### ABOUT THIS EXERCISE
Reproduce the listing below verbatim, limited to the stretch from the line containing "Is matte gray" through the line containing "Point (599, 316) is more forward.", both ends included.

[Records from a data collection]
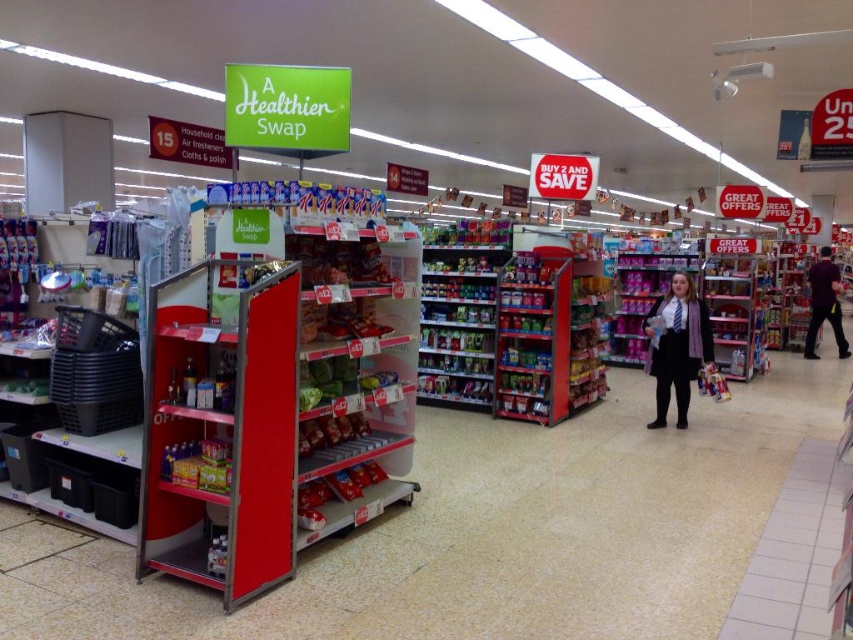
Which is more to the left, metallic red shelf at center or purple fabric shirt at right?

metallic red shelf at center is more to the left.

Does metallic red shelf at center appear over purple fabric shirt at right?

No, metallic red shelf at center is not above purple fabric shirt at right.

This screenshot has height=640, width=853. What are the coordinates of `metallic red shelf at center` in the screenshot? It's located at (221, 429).

Is matte black blazer at center positioned in front of purple fabric shirt at right?

Yes, matte black blazer at center is closer to the viewer.

Between matte black blazer at center and purple fabric shirt at right, which one is positioned higher?

purple fabric shirt at right is higher up.

Is point (688, 339) closer to camera compared to point (821, 248)?

Yes, point (688, 339) is closer to viewer.

Locate an element on the screen. matte black blazer at center is located at coordinates (676, 346).

Based on the photo, between red plastic shelf at center and matte black blazer at center, which one appears on the right side from the viewer's perspective?

matte black blazer at center is more to the right.

Who is more forward, (450, 490) or (677, 371)?

Point (450, 490) is in front.

This screenshot has width=853, height=640. Find the location of `red plastic shelf at center`. red plastic shelf at center is located at coordinates (523, 534).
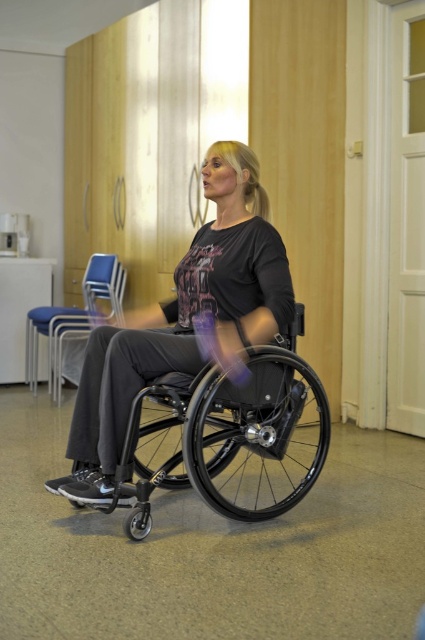
Question: Observing the image, what is the correct spatial positioning of matte black wheelchair at center in reference to blue fabric chair at center?

Choices:
 (A) right
 (B) left

Answer: (A)

Question: Observing the image, what is the correct spatial positioning of matte black wheelchair at center in reference to blue fabric chair at center?

Choices:
 (A) right
 (B) left

Answer: (A)

Question: Which object is farther from the camera taking this photo?

Choices:
 (A) matte black wheelchair at center
 (B) black plastic wheelchair at center

Answer: (A)

Question: Does matte black wheelchair at center have a lesser width compared to black plastic wheelchair at center?

Choices:
 (A) no
 (B) yes

Answer: (B)

Question: Which point is closer to the camera?

Choices:
 (A) click(x=198, y=317)
 (B) click(x=85, y=291)
 (C) click(x=212, y=477)

Answer: (A)

Question: Which point is farther to the camera?

Choices:
 (A) (65, 477)
 (B) (121, 296)
 (C) (150, 440)

Answer: (B)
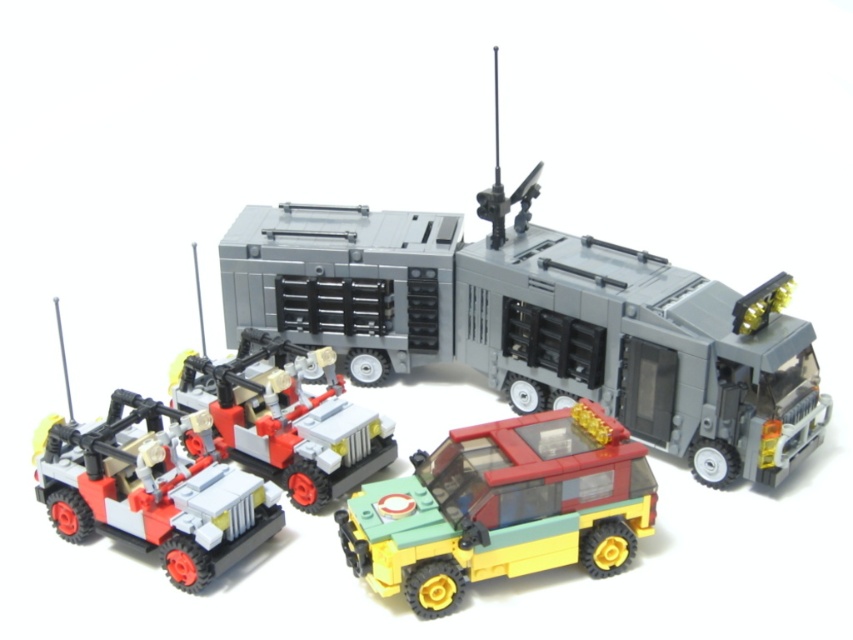
Is matte gray truck at center positioned at the back of brick-like red and white vehicle at center-left?

No.

Can you confirm if matte gray truck at center is smaller than brick-like red and white vehicle at center-left?

No, matte gray truck at center is not smaller than brick-like red and white vehicle at center-left.

Between point (599, 316) and point (236, 358), which one is positioned in front?

Point (599, 316) is more forward.

Find the location of `matte gray truck at center`. matte gray truck at center is located at coordinates click(x=538, y=321).

Can you confirm if matte gray truck at center is wider than matte red and white vehicle at lower left?

Yes.

Can you confirm if matte gray truck at center is positioned to the left of matte red and white vehicle at lower left?

Incorrect, matte gray truck at center is not on the left side of matte red and white vehicle at lower left.

Where is `matte gray truck at center`? matte gray truck at center is located at coordinates (538, 321).

Which is behind, point (151, 516) or point (334, 380)?

The point (334, 380) is behind.

At what (x,y) coordinates should I click in order to perform the action: click on matte red and white vehicle at lower left. Please return your answer as a coordinate pair (x, y). The height and width of the screenshot is (640, 853). Looking at the image, I should click on (151, 484).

### EXERCISE RESULT
Is matte gray truck at center positioned at the back of brick-like red and white vehicle at center-left?

No.

Can you confirm if matte gray truck at center is smaller than brick-like red and white vehicle at center-left?

No, matte gray truck at center is not smaller than brick-like red and white vehicle at center-left.

Between point (599, 316) and point (236, 358), which one is positioned in front?

Point (599, 316) is more forward.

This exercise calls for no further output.